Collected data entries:
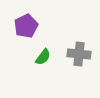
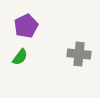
green semicircle: moved 23 px left
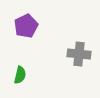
green semicircle: moved 18 px down; rotated 24 degrees counterclockwise
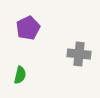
purple pentagon: moved 2 px right, 2 px down
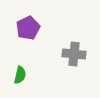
gray cross: moved 5 px left
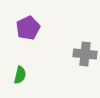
gray cross: moved 11 px right
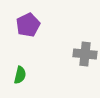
purple pentagon: moved 3 px up
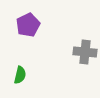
gray cross: moved 2 px up
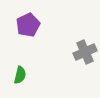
gray cross: rotated 30 degrees counterclockwise
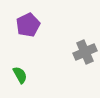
green semicircle: rotated 42 degrees counterclockwise
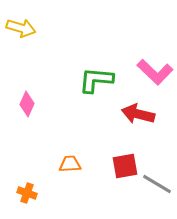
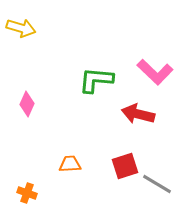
red square: rotated 8 degrees counterclockwise
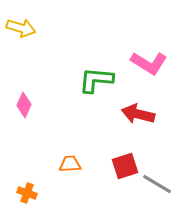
pink L-shape: moved 6 px left, 9 px up; rotated 12 degrees counterclockwise
pink diamond: moved 3 px left, 1 px down
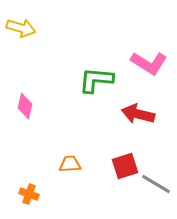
pink diamond: moved 1 px right, 1 px down; rotated 10 degrees counterclockwise
gray line: moved 1 px left
orange cross: moved 2 px right, 1 px down
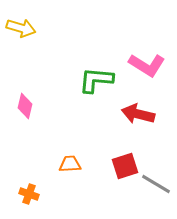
pink L-shape: moved 2 px left, 2 px down
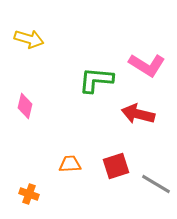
yellow arrow: moved 8 px right, 11 px down
red square: moved 9 px left
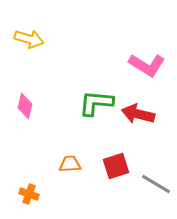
green L-shape: moved 23 px down
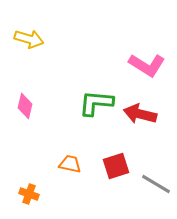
red arrow: moved 2 px right
orange trapezoid: rotated 15 degrees clockwise
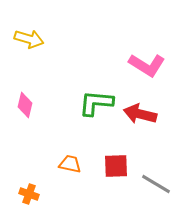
pink diamond: moved 1 px up
red square: rotated 16 degrees clockwise
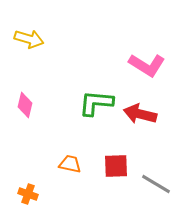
orange cross: moved 1 px left
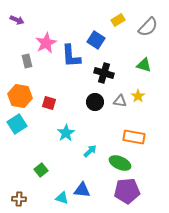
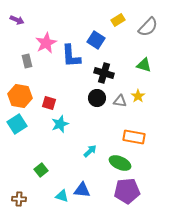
black circle: moved 2 px right, 4 px up
cyan star: moved 6 px left, 9 px up; rotated 12 degrees clockwise
cyan triangle: moved 2 px up
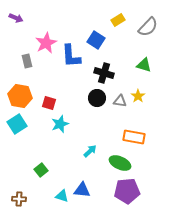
purple arrow: moved 1 px left, 2 px up
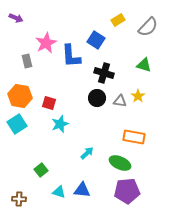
cyan arrow: moved 3 px left, 2 px down
cyan triangle: moved 3 px left, 4 px up
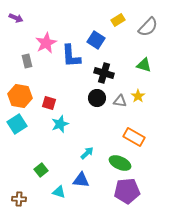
orange rectangle: rotated 20 degrees clockwise
blue triangle: moved 1 px left, 10 px up
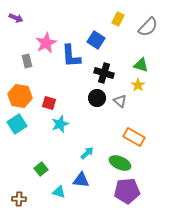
yellow rectangle: moved 1 px up; rotated 32 degrees counterclockwise
green triangle: moved 3 px left
yellow star: moved 11 px up
gray triangle: rotated 32 degrees clockwise
green square: moved 1 px up
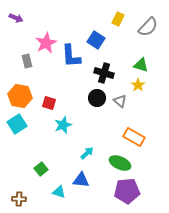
cyan star: moved 3 px right, 1 px down
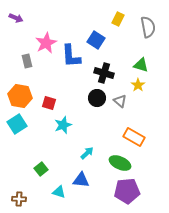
gray semicircle: rotated 55 degrees counterclockwise
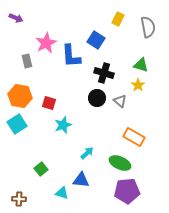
cyan triangle: moved 3 px right, 1 px down
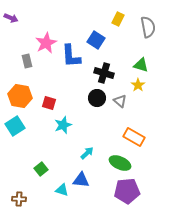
purple arrow: moved 5 px left
cyan square: moved 2 px left, 2 px down
cyan triangle: moved 3 px up
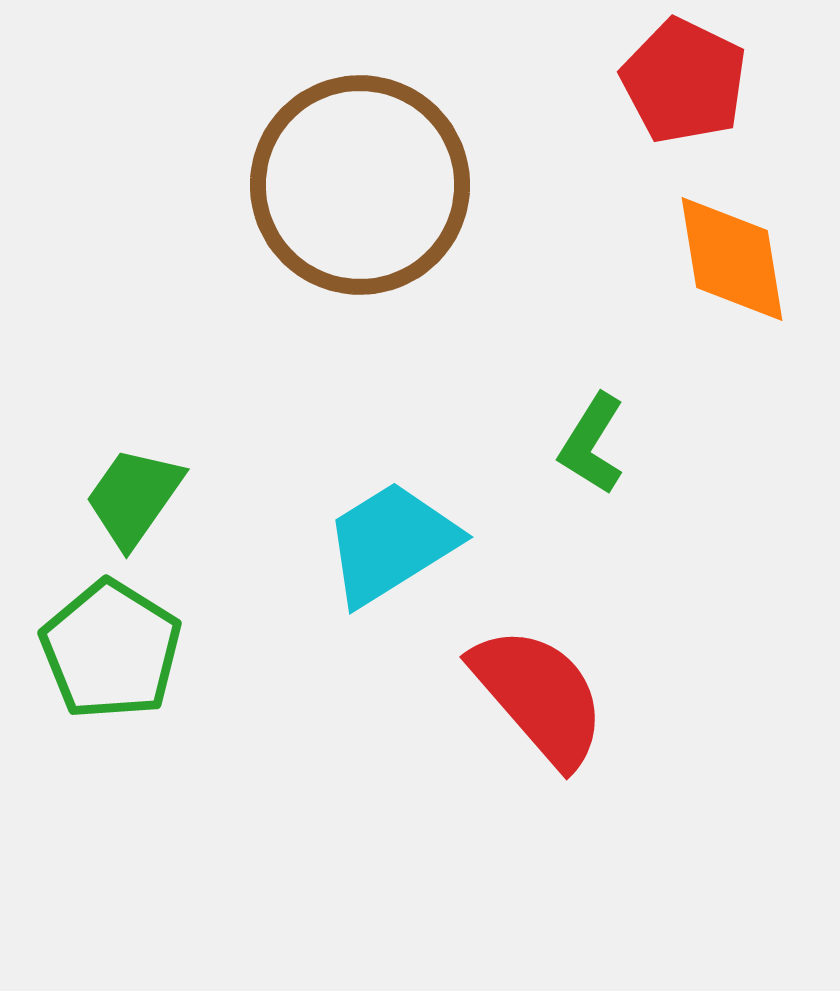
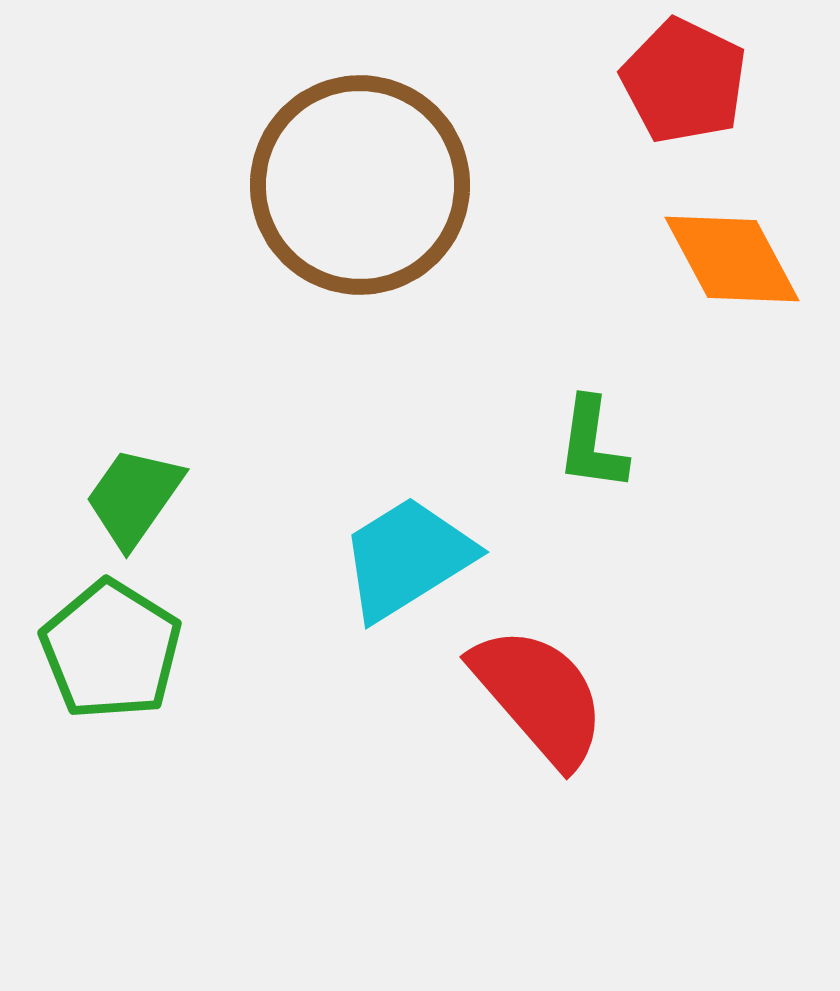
orange diamond: rotated 19 degrees counterclockwise
green L-shape: rotated 24 degrees counterclockwise
cyan trapezoid: moved 16 px right, 15 px down
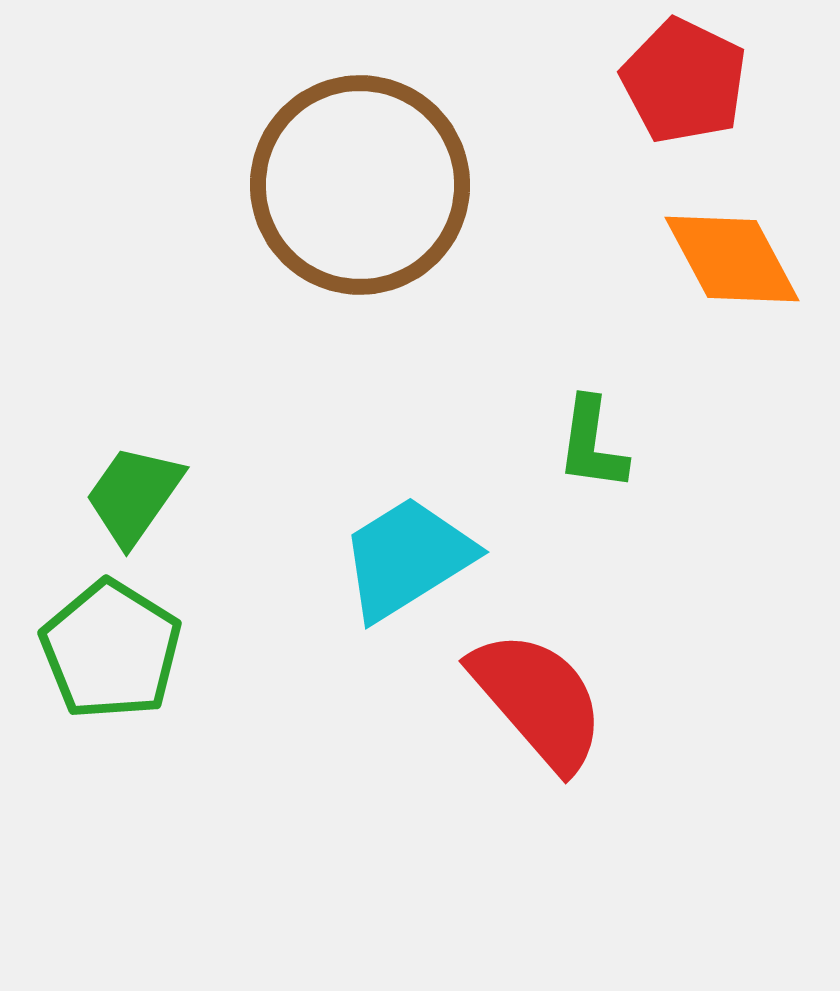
green trapezoid: moved 2 px up
red semicircle: moved 1 px left, 4 px down
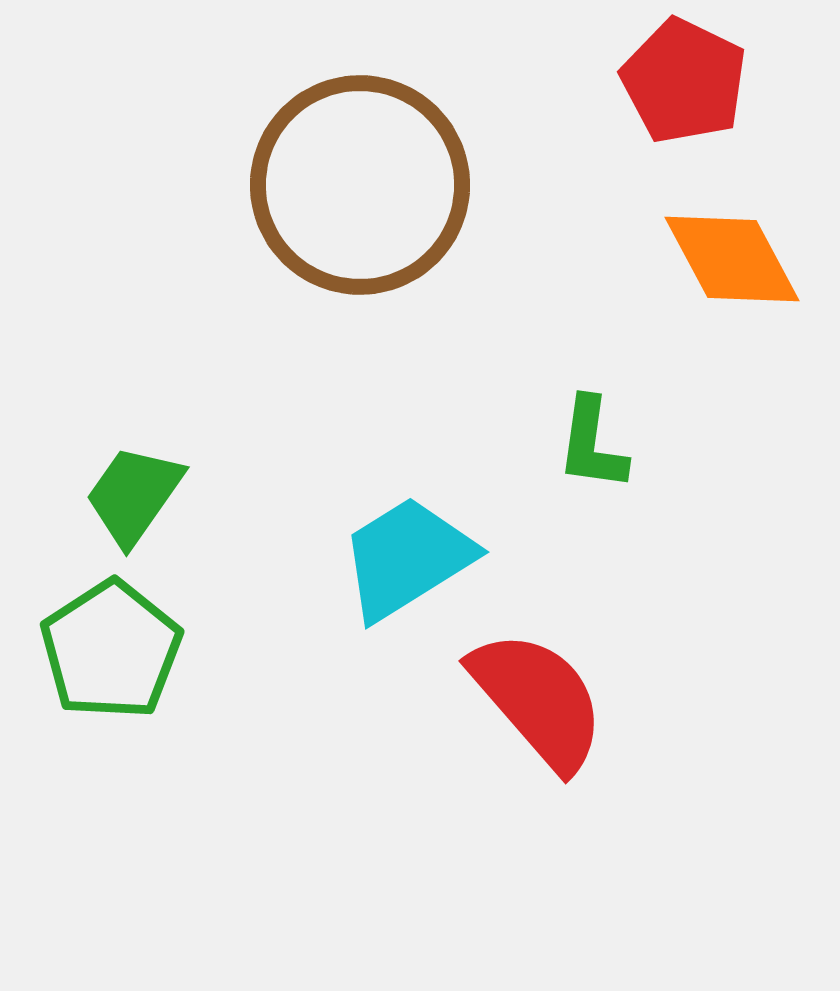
green pentagon: rotated 7 degrees clockwise
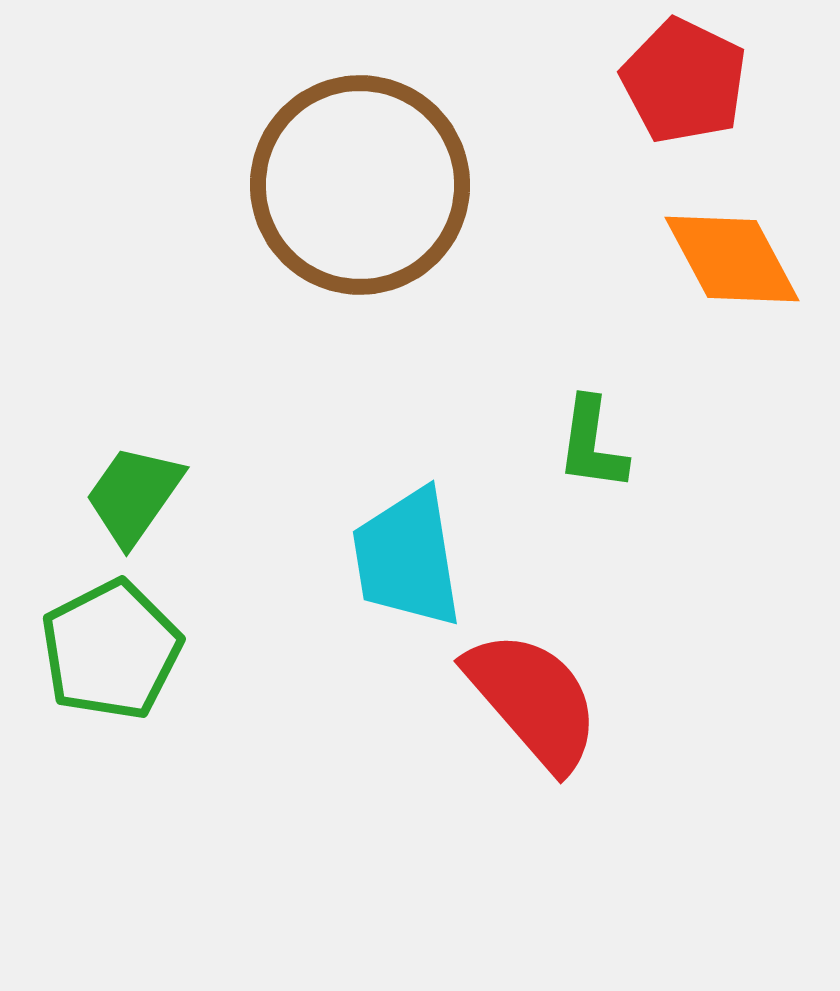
cyan trapezoid: rotated 67 degrees counterclockwise
green pentagon: rotated 6 degrees clockwise
red semicircle: moved 5 px left
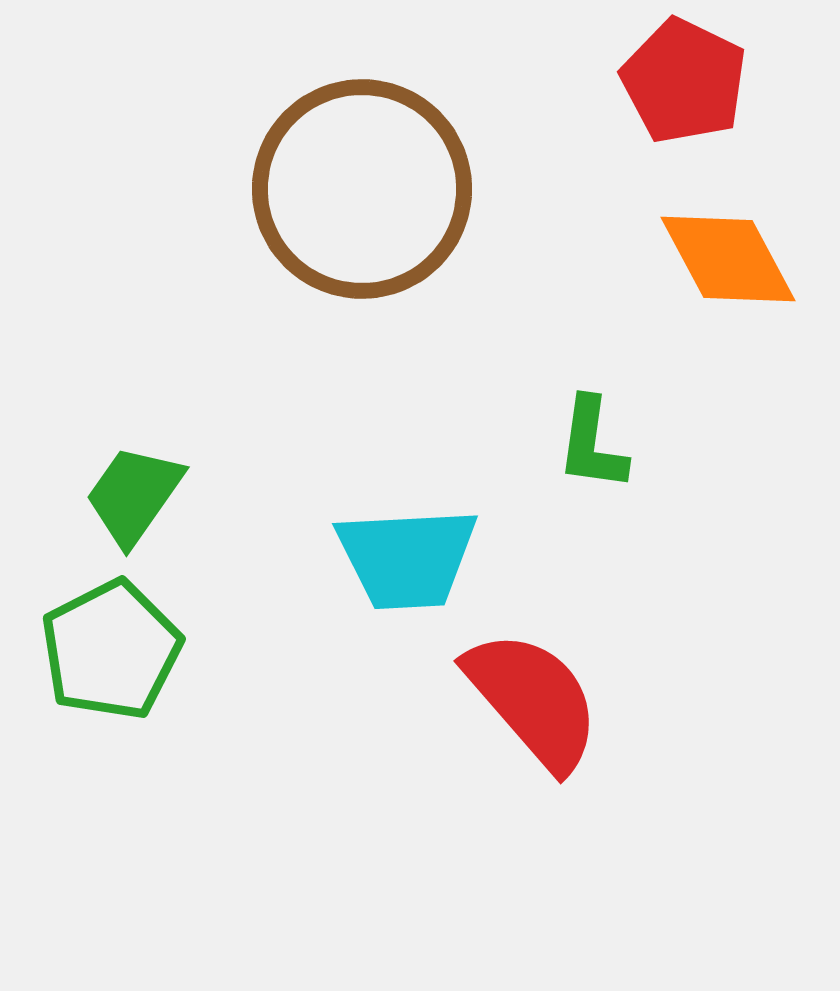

WHAT THE TASK ASKS: Begin at the line that has "black circle: moved 2 px right, 4 px up" and stop after the line that has "cyan triangle: moved 3 px up". Switch "purple arrow" to "violet arrow" in those lines, write them out again with nothing else changed, and leave the pictures out.

SOLUTION TO THE PROBLEM:
black circle: moved 2 px right, 4 px up
cyan star: moved 6 px left, 9 px up; rotated 12 degrees clockwise
cyan triangle: moved 2 px up
violet arrow: moved 1 px left, 2 px up
cyan arrow: moved 3 px left, 2 px down
cyan triangle: moved 3 px left, 4 px up
orange rectangle: rotated 20 degrees clockwise
blue triangle: moved 1 px left, 10 px up
yellow rectangle: moved 1 px up; rotated 32 degrees counterclockwise
green triangle: moved 3 px left
yellow star: moved 11 px up
gray triangle: rotated 32 degrees clockwise
green square: moved 1 px up
cyan star: moved 3 px right, 1 px down
gray semicircle: rotated 55 degrees counterclockwise
cyan triangle: moved 3 px right, 1 px down
violet arrow: moved 5 px left
cyan square: moved 2 px left, 2 px down
cyan triangle: moved 3 px up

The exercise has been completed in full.